++++ Data provided

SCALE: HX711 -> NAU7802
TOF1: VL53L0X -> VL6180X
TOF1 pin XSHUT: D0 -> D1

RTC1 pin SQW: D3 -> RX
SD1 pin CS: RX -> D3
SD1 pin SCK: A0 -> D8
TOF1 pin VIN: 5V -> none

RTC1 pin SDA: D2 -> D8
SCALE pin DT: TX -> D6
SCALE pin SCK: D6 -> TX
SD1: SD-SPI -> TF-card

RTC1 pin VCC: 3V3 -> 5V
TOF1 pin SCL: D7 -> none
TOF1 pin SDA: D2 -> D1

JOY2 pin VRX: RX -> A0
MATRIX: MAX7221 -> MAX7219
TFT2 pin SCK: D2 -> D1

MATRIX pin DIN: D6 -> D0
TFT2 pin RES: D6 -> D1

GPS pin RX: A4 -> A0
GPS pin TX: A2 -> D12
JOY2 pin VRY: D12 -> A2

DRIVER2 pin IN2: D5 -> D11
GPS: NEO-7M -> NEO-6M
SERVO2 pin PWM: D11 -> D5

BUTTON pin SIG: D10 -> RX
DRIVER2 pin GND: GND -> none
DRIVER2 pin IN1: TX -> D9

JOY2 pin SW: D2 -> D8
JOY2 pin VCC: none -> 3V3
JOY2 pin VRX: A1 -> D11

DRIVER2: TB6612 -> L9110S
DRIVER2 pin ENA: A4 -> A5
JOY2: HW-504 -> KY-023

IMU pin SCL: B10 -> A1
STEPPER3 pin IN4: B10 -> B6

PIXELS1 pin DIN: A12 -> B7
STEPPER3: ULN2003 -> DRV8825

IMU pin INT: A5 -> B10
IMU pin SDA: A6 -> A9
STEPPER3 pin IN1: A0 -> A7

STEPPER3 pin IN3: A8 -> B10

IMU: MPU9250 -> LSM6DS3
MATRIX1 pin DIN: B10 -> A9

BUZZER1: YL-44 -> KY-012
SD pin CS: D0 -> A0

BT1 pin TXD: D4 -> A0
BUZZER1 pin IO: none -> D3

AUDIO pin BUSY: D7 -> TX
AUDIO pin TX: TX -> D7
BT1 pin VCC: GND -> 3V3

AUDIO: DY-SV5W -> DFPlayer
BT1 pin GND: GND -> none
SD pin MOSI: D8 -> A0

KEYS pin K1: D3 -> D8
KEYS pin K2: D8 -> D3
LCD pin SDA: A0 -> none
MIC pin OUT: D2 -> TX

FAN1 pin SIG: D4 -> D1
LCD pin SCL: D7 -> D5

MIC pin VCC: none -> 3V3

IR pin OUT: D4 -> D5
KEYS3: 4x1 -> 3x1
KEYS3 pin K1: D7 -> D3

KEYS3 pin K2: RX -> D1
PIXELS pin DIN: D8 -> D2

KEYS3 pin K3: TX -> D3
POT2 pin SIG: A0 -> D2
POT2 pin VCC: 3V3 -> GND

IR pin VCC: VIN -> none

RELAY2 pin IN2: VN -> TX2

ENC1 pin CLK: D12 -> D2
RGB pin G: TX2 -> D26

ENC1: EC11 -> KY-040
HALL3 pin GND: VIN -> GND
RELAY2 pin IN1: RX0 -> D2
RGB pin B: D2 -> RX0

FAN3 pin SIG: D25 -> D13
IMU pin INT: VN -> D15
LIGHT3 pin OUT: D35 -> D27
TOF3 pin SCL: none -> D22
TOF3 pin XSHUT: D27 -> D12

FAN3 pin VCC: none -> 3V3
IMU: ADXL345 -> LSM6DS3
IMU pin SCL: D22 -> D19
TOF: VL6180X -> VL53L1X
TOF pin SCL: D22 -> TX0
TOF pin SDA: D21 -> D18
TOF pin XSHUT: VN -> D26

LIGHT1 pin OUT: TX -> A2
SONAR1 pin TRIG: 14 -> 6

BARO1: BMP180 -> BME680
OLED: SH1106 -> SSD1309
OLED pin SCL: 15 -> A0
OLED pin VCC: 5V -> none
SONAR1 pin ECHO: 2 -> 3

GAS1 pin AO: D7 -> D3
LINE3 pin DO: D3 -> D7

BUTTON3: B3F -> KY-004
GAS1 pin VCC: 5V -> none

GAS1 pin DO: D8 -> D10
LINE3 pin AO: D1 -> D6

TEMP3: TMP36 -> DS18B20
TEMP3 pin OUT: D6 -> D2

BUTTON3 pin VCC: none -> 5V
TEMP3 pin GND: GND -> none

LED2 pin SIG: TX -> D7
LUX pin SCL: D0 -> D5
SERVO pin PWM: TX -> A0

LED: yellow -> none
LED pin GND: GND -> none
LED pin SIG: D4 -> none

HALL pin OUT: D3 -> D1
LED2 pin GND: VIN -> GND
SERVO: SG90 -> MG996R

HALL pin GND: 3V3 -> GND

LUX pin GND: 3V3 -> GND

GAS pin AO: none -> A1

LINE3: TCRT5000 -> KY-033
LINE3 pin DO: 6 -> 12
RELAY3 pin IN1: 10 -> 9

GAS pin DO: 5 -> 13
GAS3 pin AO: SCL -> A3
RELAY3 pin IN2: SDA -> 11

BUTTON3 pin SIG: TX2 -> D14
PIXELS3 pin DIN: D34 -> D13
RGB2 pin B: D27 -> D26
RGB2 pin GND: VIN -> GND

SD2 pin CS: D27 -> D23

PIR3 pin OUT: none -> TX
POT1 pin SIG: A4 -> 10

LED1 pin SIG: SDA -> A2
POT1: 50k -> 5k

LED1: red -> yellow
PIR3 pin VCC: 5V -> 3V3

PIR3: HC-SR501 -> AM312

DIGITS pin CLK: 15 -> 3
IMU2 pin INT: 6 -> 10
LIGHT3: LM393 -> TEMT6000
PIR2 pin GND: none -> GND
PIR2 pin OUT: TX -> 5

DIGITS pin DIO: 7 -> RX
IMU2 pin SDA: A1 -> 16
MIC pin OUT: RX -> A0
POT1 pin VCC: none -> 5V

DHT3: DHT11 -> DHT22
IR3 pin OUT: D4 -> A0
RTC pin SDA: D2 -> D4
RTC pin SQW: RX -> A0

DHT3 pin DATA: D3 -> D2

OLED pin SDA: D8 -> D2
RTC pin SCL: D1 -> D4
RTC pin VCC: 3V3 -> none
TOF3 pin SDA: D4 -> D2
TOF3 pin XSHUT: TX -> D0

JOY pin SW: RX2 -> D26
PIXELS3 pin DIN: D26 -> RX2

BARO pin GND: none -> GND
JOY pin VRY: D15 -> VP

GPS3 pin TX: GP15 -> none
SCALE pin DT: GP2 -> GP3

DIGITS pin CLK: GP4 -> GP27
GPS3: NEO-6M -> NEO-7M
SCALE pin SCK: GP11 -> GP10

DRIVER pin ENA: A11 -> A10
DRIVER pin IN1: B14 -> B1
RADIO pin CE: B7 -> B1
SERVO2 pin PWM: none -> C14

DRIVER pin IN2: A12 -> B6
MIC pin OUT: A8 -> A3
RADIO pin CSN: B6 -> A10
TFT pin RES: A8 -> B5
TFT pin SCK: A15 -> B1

++++++++

> [Requirement] With nothing left out, transcribe the records above exactly.

> [Exercise solution]
SCALE: HX711 -> NAU7802
TOF1: VL53L0X -> VL6180X
TOF1 pin XSHUT: D0 -> D1

RTC1 pin SQW: D3 -> RX
SD1 pin CS: RX -> D3
SD1 pin SCK: A0 -> D8
TOF1 pin VIN: 5V -> none

RTC1 pin SDA: D2 -> D8
SCALE pin DT: TX -> D6
SCALE pin SCK: D6 -> TX
SD1: SD-SPI -> TF-card

RTC1 pin VCC: 3V3 -> 5V
TOF1 pin SCL: D7 -> none
TOF1 pin SDA: D2 -> D1

JOY2 pin VRX: RX -> A0
MATRIX: MAX7221 -> MAX7219
TFT2 pin SCK: D2 -> D1

MATRIX pin DIN: D6 -> D0
TFT2 pin RES: D6 -> D1

GPS pin RX: A4 -> A0
GPS pin TX: A2 -> D12
JOY2 pin VRY: D12 -> A2

DRIVER2 pin IN2: D5 -> D11
GPS: NEO-7M -> NEO-6M
SERVO2 pin PWM: D11 -> D5

BUTTON pin SIG: D10 -> RX
DRIVER2 pin GND: GND -> none
DRIVER2 pin IN1: TX -> D9

JOY2 pin SW: D2 -> D8
JOY2 pin VCC: none -> 3V3
JOY2 pin VRX: A1 -> D11

DRIVER2: TB6612 -> L9110S
DRIVER2 pin ENA: A4 -> A5
JOY2: HW-504 -> KY-023

IMU pin SCL: B10 -> A1
STEPPER3 pin IN4: B10 -> B6

PIXELS1 pin DIN: A12 -> B7
STEPPER3: ULN2003 -> DRV8825

IMU pin INT: A5 -> B10
IMU pin SDA: A6 -> A9
STEPPER3 pin IN1: A0 -> A7

STEPPER3 pin IN3: A8 -> B10

IMU: MPU9250 -> LSM6DS3
MATRIX1 pin DIN: B10 -> A9

BUZZER1: YL-44 -> KY-012
SD pin CS: D0 -> A0

BT1 pin TXD: D4 -> A0
BUZZER1 pin IO: none -> D3

AUDIO pin BUSY: D7 -> TX
AUDIO pin TX: TX -> D7
BT1 pin VCC: GND -> 3V3

AUDIO: DY-SV5W -> DFPlayer
BT1 pin GND: GND -> none
SD pin MOSI: D8 -> A0

KEYS pin K1: D3 -> D8
KEYS pin K2: D8 -> D3
LCD pin SDA: A0 -> none
MIC pin OUT: D2 -> TX

FAN1 pin SIG: D4 -> D1
LCD pin SCL: D7 -> D5

MIC pin VCC: none -> 3V3

IR pin OUT: D4 -> D5
KEYS3: 4x1 -> 3x1
KEYS3 pin K1: D7 -> D3

KEYS3 pin K2: RX -> D1
PIXELS pin DIN: D8 -> D2

KEYS3 pin K3: TX -> D3
POT2 pin SIG: A0 -> D2
POT2 pin VCC: 3V3 -> GND

IR pin VCC: VIN -> none

RELAY2 pin IN2: VN -> TX2

ENC1 pin CLK: D12 -> D2
RGB pin G: TX2 -> D26

ENC1: EC11 -> KY-040
HALL3 pin GND: VIN -> GND
RELAY2 pin IN1: RX0 -> D2
RGB pin B: D2 -> RX0

FAN3 pin SIG: D25 -> D13
IMU pin INT: VN -> D15
LIGHT3 pin OUT: D35 -> D27
TOF3 pin SCL: none -> D22
TOF3 pin XSHUT: D27 -> D12

FAN3 pin VCC: none -> 3V3
IMU: ADXL345 -> LSM6DS3
IMU pin SCL: D22 -> D19
TOF: VL6180X -> VL53L1X
TOF pin SCL: D22 -> TX0
TOF pin SDA: D21 -> D18
TOF pin XSHUT: VN -> D26

LIGHT1 pin OUT: TX -> A2
SONAR1 pin TRIG: 14 -> 6

BARO1: BMP180 -> BME680
OLED: SH1106 -> SSD1309
OLED pin SCL: 15 -> A0
OLED pin VCC: 5V -> none
SONAR1 pin ECHO: 2 -> 3

GAS1 pin AO: D7 -> D3
LINE3 pin DO: D3 -> D7

BUTTON3: B3F -> KY-004
GAS1 pin VCC: 5V -> none

GAS1 pin DO: D8 -> D10
LINE3 pin AO: D1 -> D6

TEMP3: TMP36 -> DS18B20
TEMP3 pin OUT: D6 -> D2

BUTTON3 pin VCC: none -> 5V
TEMP3 pin GND: GND -> none

LED2 pin SIG: TX -> D7
LUX pin SCL: D0 -> D5
SERVO pin PWM: TX -> A0

LED: yellow -> none
LED pin GND: GND -> none
LED pin SIG: D4 -> none

HALL pin OUT: D3 -> D1
LED2 pin GND: VIN -> GND
SERVO: SG90 -> MG996R

HALL pin GND: 3V3 -> GND

LUX pin GND: 3V3 -> GND

GAS pin AO: none -> A1

LINE3: TCRT5000 -> KY-033
LINE3 pin DO: 6 -> 12
RELAY3 pin IN1: 10 -> 9

GAS pin DO: 5 -> 13
GAS3 pin AO: SCL -> A3
RELAY3 pin IN2: SDA -> 11

BUTTON3 pin SIG: TX2 -> D14
PIXELS3 pin DIN: D34 -> D13
RGB2 pin B: D27 -> D26
RGB2 pin GND: VIN -> GND

SD2 pin CS: D27 -> D23

PIR3 pin OUT: none -> TX
POT1 pin SIG: A4 -> 10

LED1 pin SIG: SDA -> A2
POT1: 50k -> 5k

LED1: red -> yellow
PIR3 pin VCC: 5V -> 3V3

PIR3: HC-SR501 -> AM312

DIGITS pin CLK: 15 -> 3
IMU2 pin INT: 6 -> 10
LIGHT3: LM393 -> TEMT6000
PIR2 pin GND: none -> GND
PIR2 pin OUT: TX -> 5

DIGITS pin DIO: 7 -> RX
IMU2 pin SDA: A1 -> 16
MIC pin OUT: RX -> A0
POT1 pin VCC: none -> 5V

DHT3: DHT11 -> DHT22
IR3 pin OUT: D4 -> A0
RTC pin SDA: D2 -> D4
RTC pin SQW: RX -> A0

DHT3 pin DATA: D3 -> D2

OLED pin SDA: D8 -> D2
RTC pin SCL: D1 -> D4
RTC pin VCC: 3V3 -> none
TOF3 pin SDA: D4 -> D2
TOF3 pin XSHUT: TX -> D0

JOY pin SW: RX2 -> D26
PIXELS3 pin DIN: D26 -> RX2

BARO pin GND: none -> GND
JOY pin VRY: D15 -> VP

GPS3 pin TX: GP15 -> none
SCALE pin DT: GP2 -> GP3

DIGITS pin CLK: GP4 -> GP27
GPS3: NEO-6M -> NEO-7M
SCALE pin SCK: GP11 -> GP10

DRIVER pin ENA: A11 -> A10
DRIVER pin IN1: B14 -> B1
RADIO pin CE: B7 -> B1
SERVO2 pin PWM: none -> C14

DRIVER pin IN2: A12 -> B6
MIC pin OUT: A8 -> A3
RADIO pin CSN: B6 -> A10
TFT pin RES: A8 -> B5
TFT pin SCK: A15 -> B1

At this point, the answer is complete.